[Items from a data source]

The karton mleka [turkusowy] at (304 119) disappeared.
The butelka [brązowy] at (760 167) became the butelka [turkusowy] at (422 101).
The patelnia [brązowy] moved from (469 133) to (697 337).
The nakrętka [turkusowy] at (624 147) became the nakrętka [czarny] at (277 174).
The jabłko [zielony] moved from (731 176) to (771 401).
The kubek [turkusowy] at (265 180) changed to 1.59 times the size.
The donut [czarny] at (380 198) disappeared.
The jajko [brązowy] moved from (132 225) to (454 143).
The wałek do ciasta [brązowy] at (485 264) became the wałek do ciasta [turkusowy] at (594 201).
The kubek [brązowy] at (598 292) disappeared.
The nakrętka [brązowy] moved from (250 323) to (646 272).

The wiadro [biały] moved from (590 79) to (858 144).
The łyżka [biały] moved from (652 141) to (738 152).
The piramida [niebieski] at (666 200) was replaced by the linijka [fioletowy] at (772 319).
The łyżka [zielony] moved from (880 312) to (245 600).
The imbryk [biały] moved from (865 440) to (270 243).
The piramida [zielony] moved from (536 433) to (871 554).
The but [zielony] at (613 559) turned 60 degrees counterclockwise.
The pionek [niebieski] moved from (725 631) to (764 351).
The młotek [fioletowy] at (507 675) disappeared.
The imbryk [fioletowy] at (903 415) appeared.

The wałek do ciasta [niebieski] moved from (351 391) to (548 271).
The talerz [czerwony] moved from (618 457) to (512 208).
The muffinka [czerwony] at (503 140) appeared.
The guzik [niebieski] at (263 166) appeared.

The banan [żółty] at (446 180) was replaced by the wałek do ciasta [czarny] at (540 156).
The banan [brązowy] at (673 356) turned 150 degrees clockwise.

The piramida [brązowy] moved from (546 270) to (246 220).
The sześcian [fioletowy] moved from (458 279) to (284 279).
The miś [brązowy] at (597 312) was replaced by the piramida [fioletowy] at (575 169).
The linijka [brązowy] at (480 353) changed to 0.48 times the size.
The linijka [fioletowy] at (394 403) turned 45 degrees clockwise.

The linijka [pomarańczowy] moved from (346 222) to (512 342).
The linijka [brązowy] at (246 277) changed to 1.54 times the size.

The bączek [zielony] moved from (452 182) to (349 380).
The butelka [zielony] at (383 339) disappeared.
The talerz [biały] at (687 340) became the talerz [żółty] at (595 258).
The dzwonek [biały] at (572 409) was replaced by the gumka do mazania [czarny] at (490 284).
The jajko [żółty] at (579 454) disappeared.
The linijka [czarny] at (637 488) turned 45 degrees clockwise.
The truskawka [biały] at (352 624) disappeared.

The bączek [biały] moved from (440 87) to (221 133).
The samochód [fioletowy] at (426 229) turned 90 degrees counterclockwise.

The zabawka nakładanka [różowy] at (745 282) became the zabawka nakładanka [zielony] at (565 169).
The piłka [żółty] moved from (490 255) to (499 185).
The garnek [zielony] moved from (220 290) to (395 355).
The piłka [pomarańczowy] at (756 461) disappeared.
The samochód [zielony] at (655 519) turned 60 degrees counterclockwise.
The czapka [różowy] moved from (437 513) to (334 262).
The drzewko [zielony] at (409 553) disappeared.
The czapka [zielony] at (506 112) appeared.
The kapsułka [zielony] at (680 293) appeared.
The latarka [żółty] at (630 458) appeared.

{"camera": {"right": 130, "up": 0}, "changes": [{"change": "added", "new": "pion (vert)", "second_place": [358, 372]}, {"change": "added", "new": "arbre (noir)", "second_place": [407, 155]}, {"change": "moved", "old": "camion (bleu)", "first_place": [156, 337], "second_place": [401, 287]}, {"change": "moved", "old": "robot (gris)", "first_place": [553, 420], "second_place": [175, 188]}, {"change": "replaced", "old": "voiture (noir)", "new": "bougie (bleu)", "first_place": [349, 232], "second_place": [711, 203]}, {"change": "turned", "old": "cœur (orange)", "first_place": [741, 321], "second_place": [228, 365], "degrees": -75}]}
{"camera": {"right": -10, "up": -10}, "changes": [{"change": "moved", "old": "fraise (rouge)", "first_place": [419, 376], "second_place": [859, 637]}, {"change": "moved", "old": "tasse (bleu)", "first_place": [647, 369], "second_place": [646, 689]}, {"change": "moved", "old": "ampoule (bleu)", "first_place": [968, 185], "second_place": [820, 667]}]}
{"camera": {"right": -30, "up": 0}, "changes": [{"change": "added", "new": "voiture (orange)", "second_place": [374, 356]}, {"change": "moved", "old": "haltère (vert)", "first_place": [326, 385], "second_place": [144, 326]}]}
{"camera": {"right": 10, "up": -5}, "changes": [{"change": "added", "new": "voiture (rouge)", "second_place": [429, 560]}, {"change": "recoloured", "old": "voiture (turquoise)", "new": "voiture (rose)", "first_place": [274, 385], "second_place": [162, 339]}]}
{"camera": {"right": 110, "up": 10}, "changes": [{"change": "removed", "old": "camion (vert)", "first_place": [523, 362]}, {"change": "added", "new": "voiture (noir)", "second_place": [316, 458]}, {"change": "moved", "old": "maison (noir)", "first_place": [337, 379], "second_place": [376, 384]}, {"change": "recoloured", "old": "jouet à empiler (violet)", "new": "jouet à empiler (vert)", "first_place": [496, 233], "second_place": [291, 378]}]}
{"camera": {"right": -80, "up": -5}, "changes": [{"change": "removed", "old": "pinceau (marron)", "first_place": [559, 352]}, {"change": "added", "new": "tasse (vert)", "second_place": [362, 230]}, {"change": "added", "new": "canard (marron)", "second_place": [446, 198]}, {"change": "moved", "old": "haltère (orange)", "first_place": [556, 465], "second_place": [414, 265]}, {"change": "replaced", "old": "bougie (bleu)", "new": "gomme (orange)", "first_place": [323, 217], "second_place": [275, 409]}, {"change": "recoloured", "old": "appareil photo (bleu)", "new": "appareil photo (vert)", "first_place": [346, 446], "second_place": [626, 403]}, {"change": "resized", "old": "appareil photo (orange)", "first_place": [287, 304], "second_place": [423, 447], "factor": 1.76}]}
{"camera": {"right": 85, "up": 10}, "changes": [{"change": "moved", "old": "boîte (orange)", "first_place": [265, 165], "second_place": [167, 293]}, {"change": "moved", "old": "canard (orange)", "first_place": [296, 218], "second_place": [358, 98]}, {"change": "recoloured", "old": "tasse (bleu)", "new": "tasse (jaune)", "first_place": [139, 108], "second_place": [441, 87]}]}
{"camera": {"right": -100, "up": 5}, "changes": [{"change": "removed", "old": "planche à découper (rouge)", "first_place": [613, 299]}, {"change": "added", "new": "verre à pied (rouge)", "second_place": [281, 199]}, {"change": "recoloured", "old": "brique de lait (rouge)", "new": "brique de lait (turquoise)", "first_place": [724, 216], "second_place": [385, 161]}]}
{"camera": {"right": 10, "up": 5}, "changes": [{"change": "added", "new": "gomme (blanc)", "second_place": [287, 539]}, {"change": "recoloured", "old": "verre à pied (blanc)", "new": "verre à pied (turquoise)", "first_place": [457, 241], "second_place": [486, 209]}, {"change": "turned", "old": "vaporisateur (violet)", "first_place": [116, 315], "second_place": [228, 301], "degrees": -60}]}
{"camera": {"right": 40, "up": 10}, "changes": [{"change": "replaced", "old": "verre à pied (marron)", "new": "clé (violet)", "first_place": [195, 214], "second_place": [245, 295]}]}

What this task involves -> Could you print all of the data above once more, unaltered?

Answer below ->
The karton mleka [turkusowy] at (304 119) disappeared.
The butelka [brązowy] at (760 167) became the butelka [turkusowy] at (422 101).
The patelnia [brązowy] moved from (469 133) to (697 337).
The nakrętka [turkusowy] at (624 147) became the nakrętka [czarny] at (277 174).
The jabłko [zielony] moved from (731 176) to (771 401).
The kubek [turkusowy] at (265 180) changed to 1.59 times the size.
The donut [czarny] at (380 198) disappeared.
The jajko [brązowy] moved from (132 225) to (454 143).
The wałek do ciasta [brązowy] at (485 264) became the wałek do ciasta [turkusowy] at (594 201).
The kubek [brązowy] at (598 292) disappeared.
The nakrętka [brązowy] moved from (250 323) to (646 272).

The wiadro [biały] moved from (590 79) to (858 144).
The łyżka [biały] moved from (652 141) to (738 152).
The piramida [niebieski] at (666 200) was replaced by the linijka [fioletowy] at (772 319).
The łyżka [zielony] moved from (880 312) to (245 600).
The imbryk [biały] moved from (865 440) to (270 243).
The piramida [zielony] moved from (536 433) to (871 554).
The but [zielony] at (613 559) turned 60 degrees counterclockwise.
The pionek [niebieski] moved from (725 631) to (764 351).
The młotek [fioletowy] at (507 675) disappeared.
The imbryk [fioletowy] at (903 415) appeared.

The wałek do ciasta [niebieski] moved from (351 391) to (548 271).
The talerz [czerwony] moved from (618 457) to (512 208).
The muffinka [czerwony] at (503 140) appeared.
The guzik [niebieski] at (263 166) appeared.

The banan [żółty] at (446 180) was replaced by the wałek do ciasta [czarny] at (540 156).
The banan [brązowy] at (673 356) turned 150 degrees clockwise.

The piramida [brązowy] moved from (546 270) to (246 220).
The sześcian [fioletowy] moved from (458 279) to (284 279).
The miś [brązowy] at (597 312) was replaced by the piramida [fioletowy] at (575 169).
The linijka [brązowy] at (480 353) changed to 0.48 times the size.
The linijka [fioletowy] at (394 403) turned 45 degrees clockwise.

The linijka [pomarańczowy] moved from (346 222) to (512 342).
The linijka [brązowy] at (246 277) changed to 1.54 times the size.

The bączek [zielony] moved from (452 182) to (349 380).
The butelka [zielony] at (383 339) disappeared.
The talerz [biały] at (687 340) became the talerz [żółty] at (595 258).
The dzwonek [biały] at (572 409) was replaced by the gumka do mazania [czarny] at (490 284).
The jajko [żółty] at (579 454) disappeared.
The linijka [czarny] at (637 488) turned 45 degrees clockwise.
The truskawka [biały] at (352 624) disappeared.

The bączek [biały] moved from (440 87) to (221 133).
The samochód [fioletowy] at (426 229) turned 90 degrees counterclockwise.

The zabawka nakładanka [różowy] at (745 282) became the zabawka nakładanka [zielony] at (565 169).
The piłka [żółty] moved from (490 255) to (499 185).
The garnek [zielony] moved from (220 290) to (395 355).
The piłka [pomarańczowy] at (756 461) disappeared.
The samochód [zielony] at (655 519) turned 60 degrees counterclockwise.
The czapka [różowy] moved from (437 513) to (334 262).
The drzewko [zielony] at (409 553) disappeared.
The czapka [zielony] at (506 112) appeared.
The kapsułka [zielony] at (680 293) appeared.
The latarka [żółty] at (630 458) appeared.

{"camera": {"right": 130, "up": 0}, "changes": [{"change": "added", "new": "pion (vert)", "second_place": [358, 372]}, {"change": "added", "new": "arbre (noir)", "second_place": [407, 155]}, {"change": "moved", "old": "camion (bleu)", "first_place": [156, 337], "second_place": [401, 287]}, {"change": "moved", "old": "robot (gris)", "first_place": [553, 420], "second_place": [175, 188]}, {"change": "replaced", "old": "voiture (noir)", "new": "bougie (bleu)", "first_place": [349, 232], "second_place": [711, 203]}, {"change": "turned", "old": "cœur (orange)", "first_place": [741, 321], "second_place": [228, 365], "degrees": -75}]}
{"camera": {"right": -10, "up": -10}, "changes": [{"change": "moved", "old": "fraise (rouge)", "first_place": [419, 376], "second_place": [859, 637]}, {"change": "moved", "old": "tasse (bleu)", "first_place": [647, 369], "second_place": [646, 689]}, {"change": "moved", "old": "ampoule (bleu)", "first_place": [968, 185], "second_place": [820, 667]}]}
{"camera": {"right": -30, "up": 0}, "changes": [{"change": "added", "new": "voiture (orange)", "second_place": [374, 356]}, {"change": "moved", "old": "haltère (vert)", "first_place": [326, 385], "second_place": [144, 326]}]}
{"camera": {"right": 10, "up": -5}, "changes": [{"change": "added", "new": "voiture (rouge)", "second_place": [429, 560]}, {"change": "recoloured", "old": "voiture (turquoise)", "new": "voiture (rose)", "first_place": [274, 385], "second_place": [162, 339]}]}
{"camera": {"right": 110, "up": 10}, "changes": [{"change": "removed", "old": "camion (vert)", "first_place": [523, 362]}, {"change": "added", "new": "voiture (noir)", "second_place": [316, 458]}, {"change": "moved", "old": "maison (noir)", "first_place": [337, 379], "second_place": [376, 384]}, {"change": "recoloured", "old": "jouet à empiler (violet)", "new": "jouet à empiler (vert)", "first_place": [496, 233], "second_place": [291, 378]}]}
{"camera": {"right": -80, "up": -5}, "changes": [{"change": "removed", "old": "pinceau (marron)", "first_place": [559, 352]}, {"change": "added", "new": "tasse (vert)", "second_place": [362, 230]}, {"change": "added", "new": "canard (marron)", "second_place": [446, 198]}, {"change": "moved", "old": "haltère (orange)", "first_place": [556, 465], "second_place": [414, 265]}, {"change": "replaced", "old": "bougie (bleu)", "new": "gomme (orange)", "first_place": [323, 217], "second_place": [275, 409]}, {"change": "recoloured", "old": "appareil photo (bleu)", "new": "appareil photo (vert)", "first_place": [346, 446], "second_place": [626, 403]}, {"change": "resized", "old": "appareil photo (orange)", "first_place": [287, 304], "second_place": [423, 447], "factor": 1.76}]}
{"camera": {"right": 85, "up": 10}, "changes": [{"change": "moved", "old": "boîte (orange)", "first_place": [265, 165], "second_place": [167, 293]}, {"change": "moved", "old": "canard (orange)", "first_place": [296, 218], "second_place": [358, 98]}, {"change": "recoloured", "old": "tasse (bleu)", "new": "tasse (jaune)", "first_place": [139, 108], "second_place": [441, 87]}]}
{"camera": {"right": -100, "up": 5}, "changes": [{"change": "removed", "old": "planche à découper (rouge)", "first_place": [613, 299]}, {"change": "added", "new": "verre à pied (rouge)", "second_place": [281, 199]}, {"change": "recoloured", "old": "brique de lait (rouge)", "new": "brique de lait (turquoise)", "first_place": [724, 216], "second_place": [385, 161]}]}
{"camera": {"right": 10, "up": 5}, "changes": [{"change": "added", "new": "gomme (blanc)", "second_place": [287, 539]}, {"change": "recoloured", "old": "verre à pied (blanc)", "new": "verre à pied (turquoise)", "first_place": [457, 241], "second_place": [486, 209]}, {"change": "turned", "old": "vaporisateur (violet)", "first_place": [116, 315], "second_place": [228, 301], "degrees": -60}]}
{"camera": {"right": 40, "up": 10}, "changes": [{"change": "replaced", "old": "verre à pied (marron)", "new": "clé (violet)", "first_place": [195, 214], "second_place": [245, 295]}]}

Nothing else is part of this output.